• [What to produce]: Output only the lines of the entries that follow, starting at the one with "LUX3 pin SDA: A0 -> A1" and running down to the one with "MIC: MAX9814 -> KY-038", both included and unchanged.

Before-and-after change data:
------------------------------------------------
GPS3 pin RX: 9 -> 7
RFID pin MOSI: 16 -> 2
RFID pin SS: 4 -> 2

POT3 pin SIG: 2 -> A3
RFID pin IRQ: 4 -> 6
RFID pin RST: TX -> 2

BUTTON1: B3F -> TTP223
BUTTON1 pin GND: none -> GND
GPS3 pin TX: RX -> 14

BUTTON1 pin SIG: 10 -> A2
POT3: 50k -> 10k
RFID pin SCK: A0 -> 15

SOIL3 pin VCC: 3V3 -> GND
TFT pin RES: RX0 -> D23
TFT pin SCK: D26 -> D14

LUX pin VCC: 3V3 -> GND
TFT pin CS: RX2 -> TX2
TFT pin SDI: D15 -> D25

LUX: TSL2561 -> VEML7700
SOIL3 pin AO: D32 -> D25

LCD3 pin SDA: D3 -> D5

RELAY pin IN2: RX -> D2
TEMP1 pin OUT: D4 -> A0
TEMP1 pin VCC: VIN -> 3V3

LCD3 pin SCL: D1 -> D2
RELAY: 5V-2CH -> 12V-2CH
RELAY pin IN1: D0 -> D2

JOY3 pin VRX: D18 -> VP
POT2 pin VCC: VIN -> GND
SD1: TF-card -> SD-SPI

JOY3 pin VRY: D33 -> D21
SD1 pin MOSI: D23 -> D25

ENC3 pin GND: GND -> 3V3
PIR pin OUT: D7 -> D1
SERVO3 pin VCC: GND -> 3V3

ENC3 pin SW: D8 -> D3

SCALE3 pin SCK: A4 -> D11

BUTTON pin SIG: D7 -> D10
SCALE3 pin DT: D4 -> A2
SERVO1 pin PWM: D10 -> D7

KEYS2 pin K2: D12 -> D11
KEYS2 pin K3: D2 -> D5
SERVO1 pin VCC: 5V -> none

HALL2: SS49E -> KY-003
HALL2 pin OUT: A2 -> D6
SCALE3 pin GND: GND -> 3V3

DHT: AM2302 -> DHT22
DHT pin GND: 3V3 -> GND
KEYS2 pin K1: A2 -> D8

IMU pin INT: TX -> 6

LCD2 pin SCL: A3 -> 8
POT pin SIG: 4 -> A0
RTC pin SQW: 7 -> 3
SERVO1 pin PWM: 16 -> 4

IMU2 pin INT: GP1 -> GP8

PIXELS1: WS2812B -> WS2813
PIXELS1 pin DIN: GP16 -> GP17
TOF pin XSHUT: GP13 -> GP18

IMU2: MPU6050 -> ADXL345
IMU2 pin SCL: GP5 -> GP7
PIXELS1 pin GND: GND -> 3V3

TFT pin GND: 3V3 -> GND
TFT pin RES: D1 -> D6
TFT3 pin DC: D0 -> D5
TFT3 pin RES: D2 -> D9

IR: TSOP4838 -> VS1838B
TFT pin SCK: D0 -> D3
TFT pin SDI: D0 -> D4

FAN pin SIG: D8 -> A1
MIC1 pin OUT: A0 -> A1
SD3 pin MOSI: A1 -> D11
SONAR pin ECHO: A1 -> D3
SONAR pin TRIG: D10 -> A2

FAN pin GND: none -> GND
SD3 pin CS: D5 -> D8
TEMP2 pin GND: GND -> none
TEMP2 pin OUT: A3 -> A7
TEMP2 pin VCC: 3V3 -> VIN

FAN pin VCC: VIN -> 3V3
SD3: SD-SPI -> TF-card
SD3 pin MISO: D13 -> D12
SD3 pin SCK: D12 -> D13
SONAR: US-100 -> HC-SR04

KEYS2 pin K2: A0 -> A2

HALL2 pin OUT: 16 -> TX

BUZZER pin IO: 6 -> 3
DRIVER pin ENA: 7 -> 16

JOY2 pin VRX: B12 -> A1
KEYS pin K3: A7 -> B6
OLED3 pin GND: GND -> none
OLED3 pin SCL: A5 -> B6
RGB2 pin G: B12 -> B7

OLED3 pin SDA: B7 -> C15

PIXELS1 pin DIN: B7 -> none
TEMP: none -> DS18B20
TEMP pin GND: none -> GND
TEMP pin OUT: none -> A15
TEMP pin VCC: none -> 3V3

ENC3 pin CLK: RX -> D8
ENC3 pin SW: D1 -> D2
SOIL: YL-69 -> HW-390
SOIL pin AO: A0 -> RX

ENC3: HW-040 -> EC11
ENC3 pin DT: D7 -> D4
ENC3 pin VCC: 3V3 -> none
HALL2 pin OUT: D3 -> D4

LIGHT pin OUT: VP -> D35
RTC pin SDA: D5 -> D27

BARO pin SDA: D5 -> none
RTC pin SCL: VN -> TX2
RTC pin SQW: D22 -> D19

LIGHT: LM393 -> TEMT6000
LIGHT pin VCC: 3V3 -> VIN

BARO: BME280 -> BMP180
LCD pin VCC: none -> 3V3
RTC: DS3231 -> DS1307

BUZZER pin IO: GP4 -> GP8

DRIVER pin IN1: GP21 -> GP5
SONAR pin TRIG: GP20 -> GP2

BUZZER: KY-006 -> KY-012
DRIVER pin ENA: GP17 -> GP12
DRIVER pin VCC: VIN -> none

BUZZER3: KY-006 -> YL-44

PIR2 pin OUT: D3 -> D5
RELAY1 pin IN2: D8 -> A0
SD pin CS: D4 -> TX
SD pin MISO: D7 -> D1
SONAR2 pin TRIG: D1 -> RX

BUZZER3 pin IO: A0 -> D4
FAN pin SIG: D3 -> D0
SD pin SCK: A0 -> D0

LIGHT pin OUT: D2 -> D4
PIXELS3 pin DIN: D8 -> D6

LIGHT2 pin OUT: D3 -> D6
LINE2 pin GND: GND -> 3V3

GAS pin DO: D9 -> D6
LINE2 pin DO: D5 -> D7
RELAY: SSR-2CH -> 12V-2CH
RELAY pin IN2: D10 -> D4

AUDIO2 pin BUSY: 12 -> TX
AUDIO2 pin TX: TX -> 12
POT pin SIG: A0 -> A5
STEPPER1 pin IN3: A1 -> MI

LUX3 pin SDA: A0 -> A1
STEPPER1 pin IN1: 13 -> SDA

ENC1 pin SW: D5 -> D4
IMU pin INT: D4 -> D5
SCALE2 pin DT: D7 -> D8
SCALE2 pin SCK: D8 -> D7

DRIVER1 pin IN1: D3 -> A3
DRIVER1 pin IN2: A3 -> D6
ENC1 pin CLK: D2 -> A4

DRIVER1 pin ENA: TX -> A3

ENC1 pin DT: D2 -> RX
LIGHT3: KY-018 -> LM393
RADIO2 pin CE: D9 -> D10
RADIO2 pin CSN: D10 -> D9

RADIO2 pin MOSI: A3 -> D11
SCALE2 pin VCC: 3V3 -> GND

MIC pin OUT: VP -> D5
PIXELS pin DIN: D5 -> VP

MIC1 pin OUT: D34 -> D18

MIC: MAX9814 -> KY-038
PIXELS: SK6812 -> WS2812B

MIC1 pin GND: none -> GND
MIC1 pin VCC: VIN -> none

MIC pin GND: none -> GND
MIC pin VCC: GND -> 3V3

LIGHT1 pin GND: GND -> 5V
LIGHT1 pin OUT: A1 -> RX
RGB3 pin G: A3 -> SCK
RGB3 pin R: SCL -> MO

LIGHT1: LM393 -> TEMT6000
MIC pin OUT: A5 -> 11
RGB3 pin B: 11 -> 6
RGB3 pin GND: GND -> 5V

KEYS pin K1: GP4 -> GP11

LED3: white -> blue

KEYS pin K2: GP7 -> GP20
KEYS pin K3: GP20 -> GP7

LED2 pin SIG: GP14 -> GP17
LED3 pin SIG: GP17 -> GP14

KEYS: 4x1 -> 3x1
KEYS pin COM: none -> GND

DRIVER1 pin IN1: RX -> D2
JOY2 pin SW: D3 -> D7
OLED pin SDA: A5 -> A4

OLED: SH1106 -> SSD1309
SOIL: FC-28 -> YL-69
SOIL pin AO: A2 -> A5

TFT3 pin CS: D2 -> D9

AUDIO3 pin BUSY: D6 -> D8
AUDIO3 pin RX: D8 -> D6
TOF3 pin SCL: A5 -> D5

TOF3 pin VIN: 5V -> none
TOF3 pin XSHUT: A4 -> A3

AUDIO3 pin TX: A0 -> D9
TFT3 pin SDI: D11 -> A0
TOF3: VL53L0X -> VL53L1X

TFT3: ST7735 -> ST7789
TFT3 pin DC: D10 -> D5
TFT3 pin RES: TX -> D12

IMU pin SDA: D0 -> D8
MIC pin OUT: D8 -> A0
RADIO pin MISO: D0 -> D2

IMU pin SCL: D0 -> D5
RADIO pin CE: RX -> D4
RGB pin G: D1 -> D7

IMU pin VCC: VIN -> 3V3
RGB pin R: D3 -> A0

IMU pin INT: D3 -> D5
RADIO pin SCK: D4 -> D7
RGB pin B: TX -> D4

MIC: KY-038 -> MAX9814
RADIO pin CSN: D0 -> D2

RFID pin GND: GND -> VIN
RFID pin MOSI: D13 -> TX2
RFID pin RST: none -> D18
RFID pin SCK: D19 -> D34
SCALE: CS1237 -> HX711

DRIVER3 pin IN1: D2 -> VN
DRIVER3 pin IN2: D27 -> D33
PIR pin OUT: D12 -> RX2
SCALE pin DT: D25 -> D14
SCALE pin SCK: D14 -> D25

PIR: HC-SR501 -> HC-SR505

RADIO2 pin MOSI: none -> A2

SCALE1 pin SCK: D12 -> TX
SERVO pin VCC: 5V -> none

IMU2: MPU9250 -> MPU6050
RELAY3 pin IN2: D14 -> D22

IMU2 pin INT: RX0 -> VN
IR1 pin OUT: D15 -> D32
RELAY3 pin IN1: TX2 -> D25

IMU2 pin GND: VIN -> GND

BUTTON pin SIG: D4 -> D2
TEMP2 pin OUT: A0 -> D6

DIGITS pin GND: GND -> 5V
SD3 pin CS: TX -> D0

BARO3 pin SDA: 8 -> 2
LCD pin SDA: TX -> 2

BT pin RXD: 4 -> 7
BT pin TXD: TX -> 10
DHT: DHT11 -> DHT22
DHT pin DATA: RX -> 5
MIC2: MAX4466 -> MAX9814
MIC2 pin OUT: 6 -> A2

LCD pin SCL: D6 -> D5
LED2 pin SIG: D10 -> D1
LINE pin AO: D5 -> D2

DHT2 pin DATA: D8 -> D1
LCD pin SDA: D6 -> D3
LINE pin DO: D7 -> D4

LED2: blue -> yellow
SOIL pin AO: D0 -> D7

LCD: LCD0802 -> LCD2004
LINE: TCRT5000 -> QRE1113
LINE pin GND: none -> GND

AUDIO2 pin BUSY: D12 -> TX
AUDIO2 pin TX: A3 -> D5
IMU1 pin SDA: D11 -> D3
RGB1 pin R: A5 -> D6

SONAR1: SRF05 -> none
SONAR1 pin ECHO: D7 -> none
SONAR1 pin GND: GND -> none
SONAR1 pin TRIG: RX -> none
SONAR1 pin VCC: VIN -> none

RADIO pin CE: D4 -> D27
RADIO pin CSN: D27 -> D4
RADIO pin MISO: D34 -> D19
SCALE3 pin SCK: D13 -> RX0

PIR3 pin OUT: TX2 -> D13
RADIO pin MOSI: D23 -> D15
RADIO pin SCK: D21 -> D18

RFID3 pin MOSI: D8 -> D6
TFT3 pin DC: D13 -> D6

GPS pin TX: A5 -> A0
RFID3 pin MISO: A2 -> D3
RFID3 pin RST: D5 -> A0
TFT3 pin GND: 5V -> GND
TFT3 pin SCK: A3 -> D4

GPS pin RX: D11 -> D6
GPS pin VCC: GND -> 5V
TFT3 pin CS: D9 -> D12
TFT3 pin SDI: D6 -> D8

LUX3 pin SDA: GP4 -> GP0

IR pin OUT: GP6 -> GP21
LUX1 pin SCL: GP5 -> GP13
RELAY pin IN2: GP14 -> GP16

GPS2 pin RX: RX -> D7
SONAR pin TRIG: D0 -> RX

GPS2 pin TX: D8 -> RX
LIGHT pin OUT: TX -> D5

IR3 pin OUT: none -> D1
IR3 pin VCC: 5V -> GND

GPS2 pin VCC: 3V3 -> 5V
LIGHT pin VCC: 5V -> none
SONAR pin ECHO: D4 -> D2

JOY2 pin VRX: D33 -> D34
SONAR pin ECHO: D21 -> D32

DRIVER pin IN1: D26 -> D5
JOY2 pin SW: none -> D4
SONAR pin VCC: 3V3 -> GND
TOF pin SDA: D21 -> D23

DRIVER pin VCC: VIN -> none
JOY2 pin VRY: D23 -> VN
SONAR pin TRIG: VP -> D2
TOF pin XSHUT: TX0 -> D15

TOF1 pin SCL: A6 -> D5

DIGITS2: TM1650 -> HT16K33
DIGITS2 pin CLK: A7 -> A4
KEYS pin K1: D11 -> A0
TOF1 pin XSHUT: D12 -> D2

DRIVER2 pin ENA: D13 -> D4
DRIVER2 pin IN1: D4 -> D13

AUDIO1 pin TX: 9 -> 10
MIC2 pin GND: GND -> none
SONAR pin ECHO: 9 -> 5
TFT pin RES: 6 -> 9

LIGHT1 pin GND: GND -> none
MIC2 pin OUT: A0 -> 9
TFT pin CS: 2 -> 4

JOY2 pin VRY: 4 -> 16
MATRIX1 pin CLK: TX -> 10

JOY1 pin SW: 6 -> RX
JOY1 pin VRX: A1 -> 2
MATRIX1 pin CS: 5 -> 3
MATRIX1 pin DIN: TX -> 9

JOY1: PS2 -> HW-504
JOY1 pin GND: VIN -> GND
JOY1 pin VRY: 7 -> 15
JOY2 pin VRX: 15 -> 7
------------------------------------------------
• [Exercise output]:
LUX3 pin SDA: A0 -> A1
STEPPER1 pin IN1: 13 -> SDA

ENC1 pin SW: D5 -> D4
IMU pin INT: D4 -> D5
SCALE2 pin DT: D7 -> D8
SCALE2 pin SCK: D8 -> D7

DRIVER1 pin IN1: D3 -> A3
DRIVER1 pin IN2: A3 -> D6
ENC1 pin CLK: D2 -> A4

DRIVER1 pin ENA: TX -> A3

ENC1 pin DT: D2 -> RX
LIGHT3: KY-018 -> LM393
RADIO2 pin CE: D9 -> D10
RADIO2 pin CSN: D10 -> D9

RADIO2 pin MOSI: A3 -> D11
SCALE2 pin VCC: 3V3 -> GND

MIC pin OUT: VP -> D5
PIXELS pin DIN: D5 -> VP

MIC1 pin OUT: D34 -> D18

MIC: MAX9814 -> KY-038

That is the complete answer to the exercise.